◆ **The task**
Word for word, repeat the lines of the records from the one containing "The brown phone at <744,336> disappeared." through the last line, both included.
-=-=-
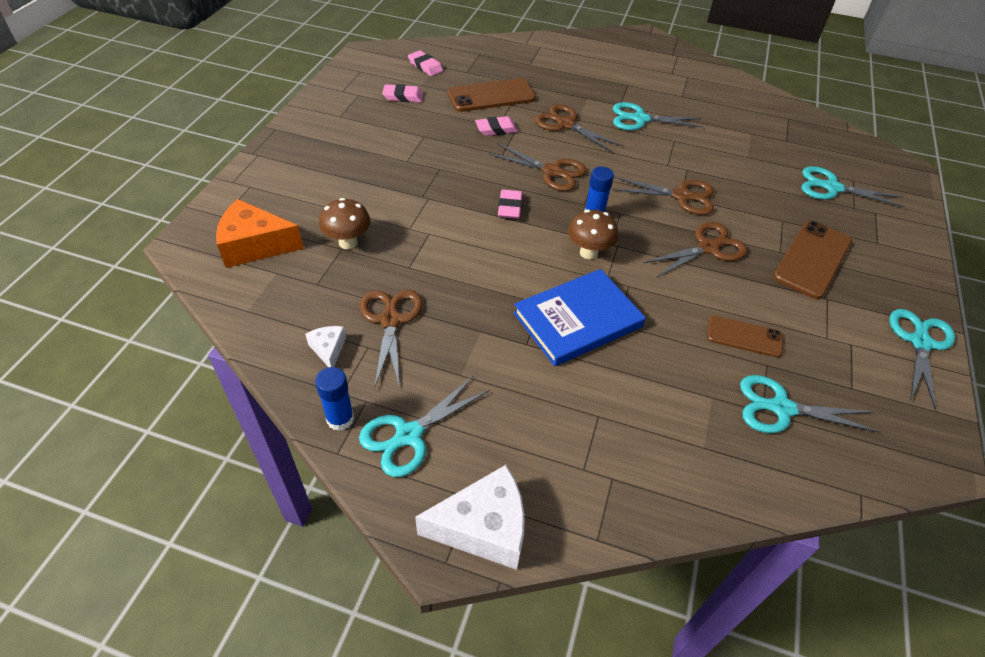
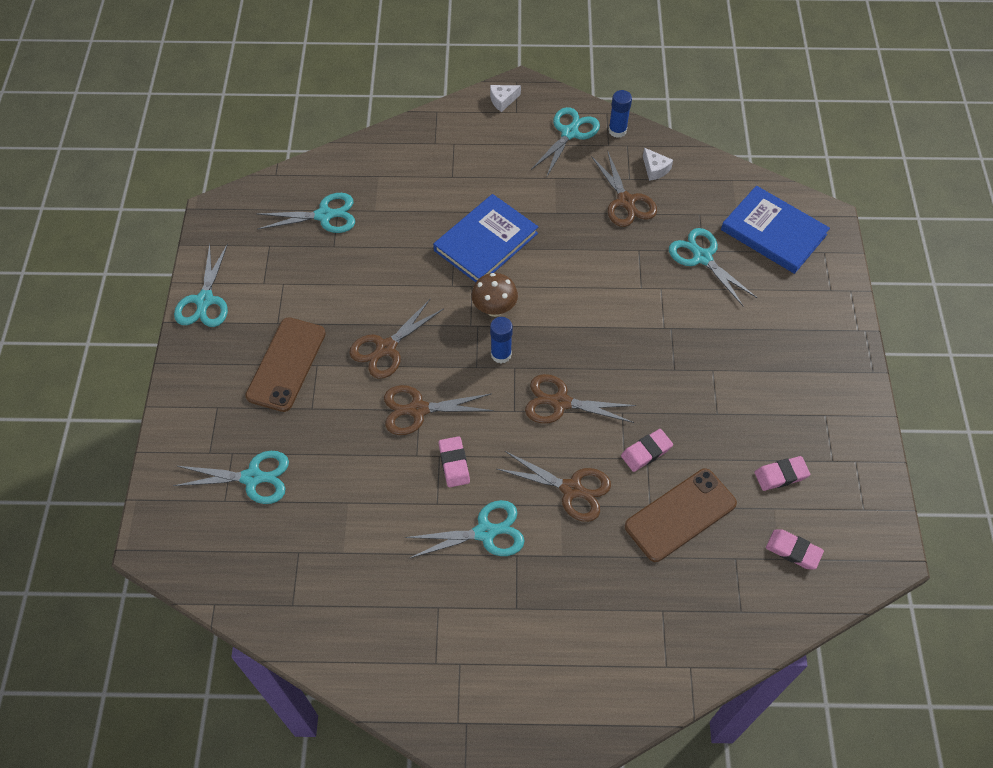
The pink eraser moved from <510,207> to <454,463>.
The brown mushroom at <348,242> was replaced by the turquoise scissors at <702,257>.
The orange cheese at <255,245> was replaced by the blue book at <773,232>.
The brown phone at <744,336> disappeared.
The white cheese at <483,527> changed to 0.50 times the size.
-=-=-
◆ **Solved exercise**
The brown phone at <744,336> disappeared.
The white cheese at <483,527> changed to 0.50 times the size.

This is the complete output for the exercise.